- SOURCE DATA -
BEGIN

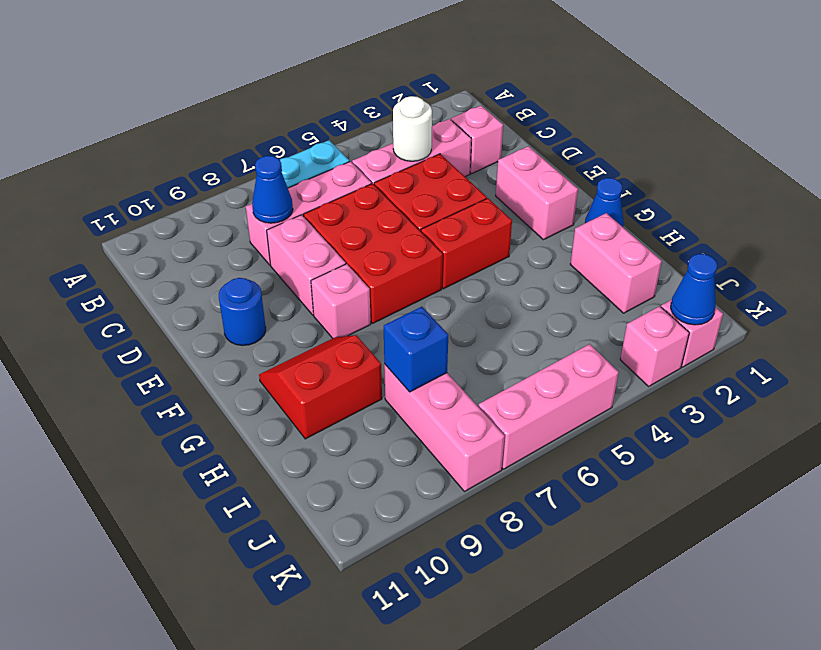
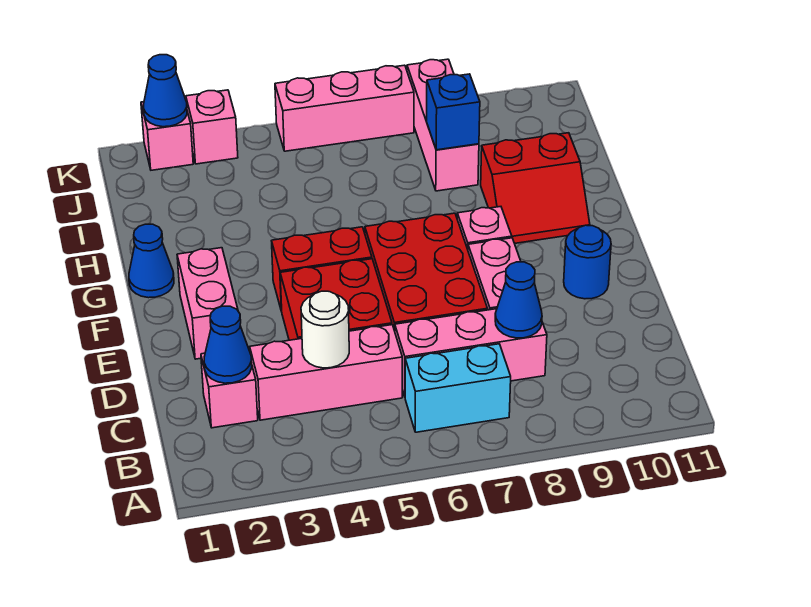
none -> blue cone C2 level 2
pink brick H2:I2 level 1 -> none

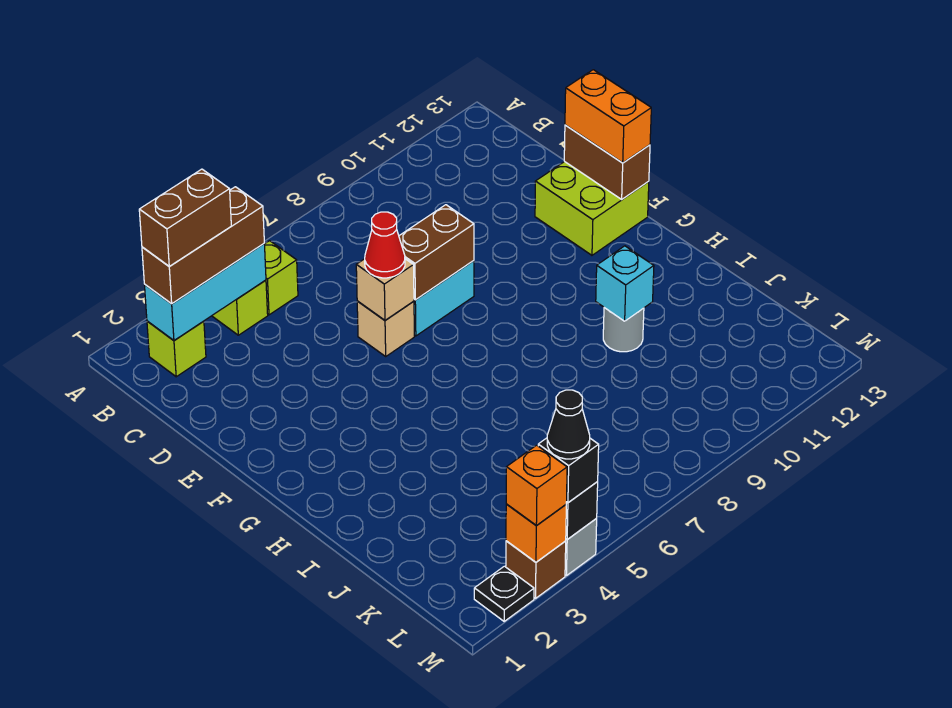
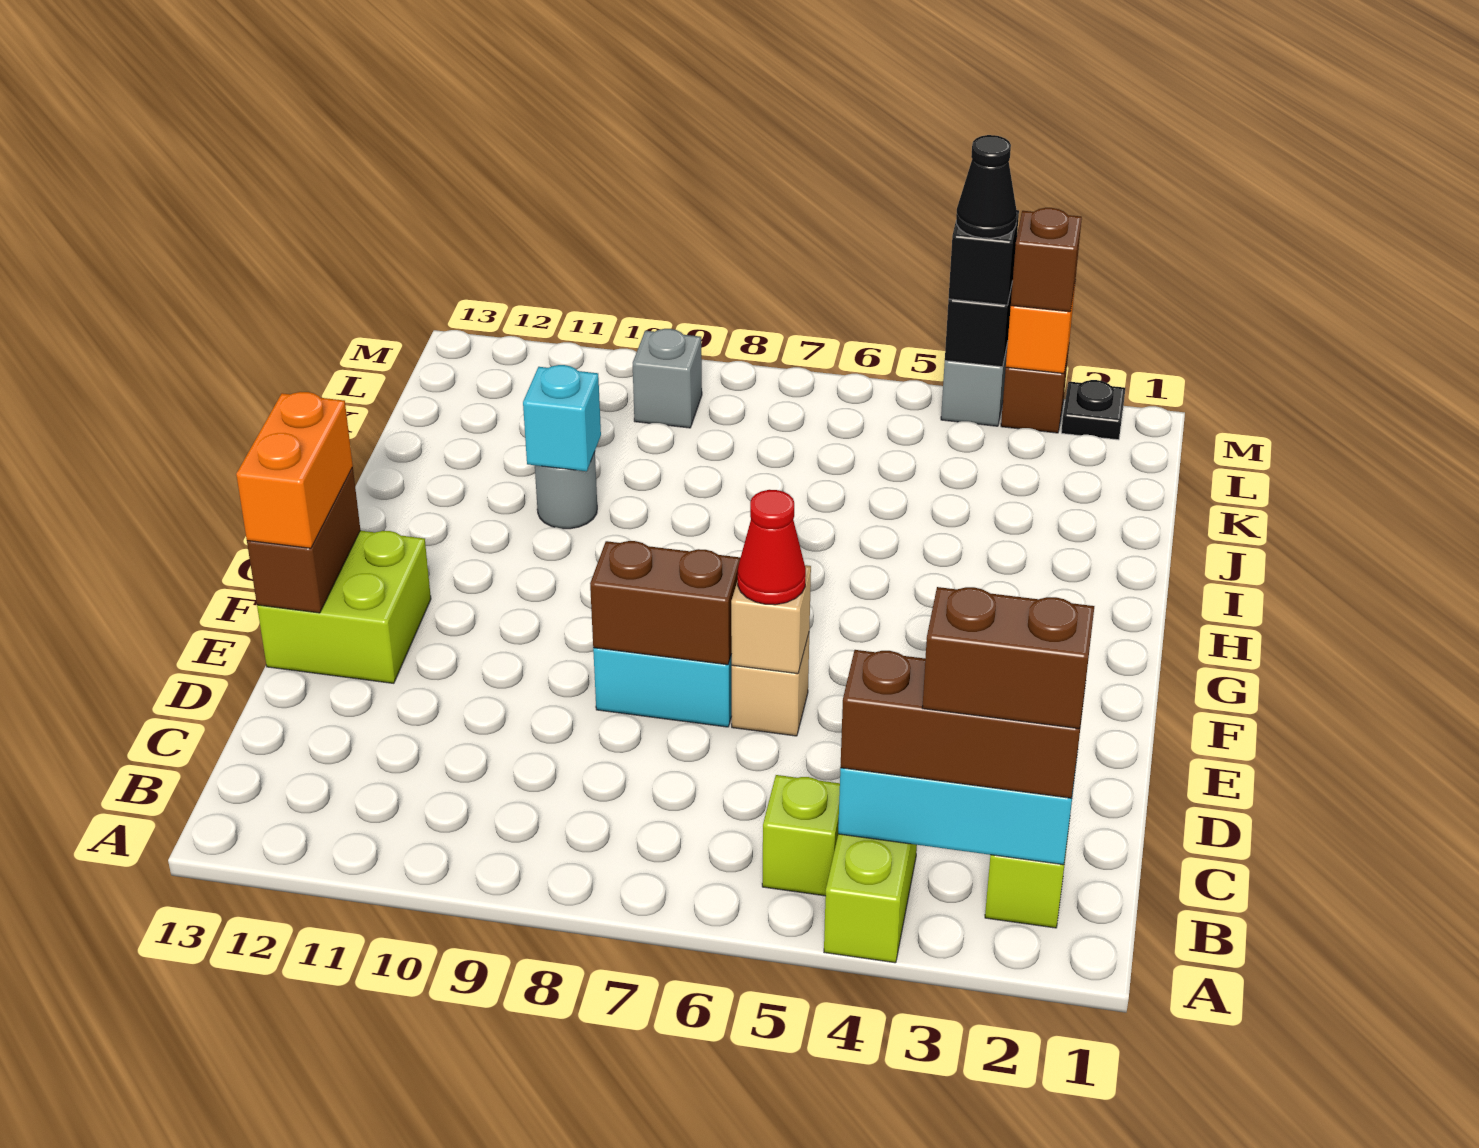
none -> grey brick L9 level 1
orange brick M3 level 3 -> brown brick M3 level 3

END
BEGIN

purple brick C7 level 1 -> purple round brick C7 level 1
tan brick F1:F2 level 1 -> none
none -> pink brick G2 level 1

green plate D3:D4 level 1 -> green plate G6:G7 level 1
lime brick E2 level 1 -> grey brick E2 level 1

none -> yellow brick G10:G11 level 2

END

- TASK TO COMPLETE -
Copy word for word the lines above, starting at the line containing "none -> blue cone C2 level 2" and ending at the line containing "orange brick M3", inclusive, with no pictures.

- EXERCISE RESULT -
none -> blue cone C2 level 2
pink brick H2:I2 level 1 -> none

none -> grey brick L9 level 1
orange brick M3 level 3 -> brown brick M3 level 3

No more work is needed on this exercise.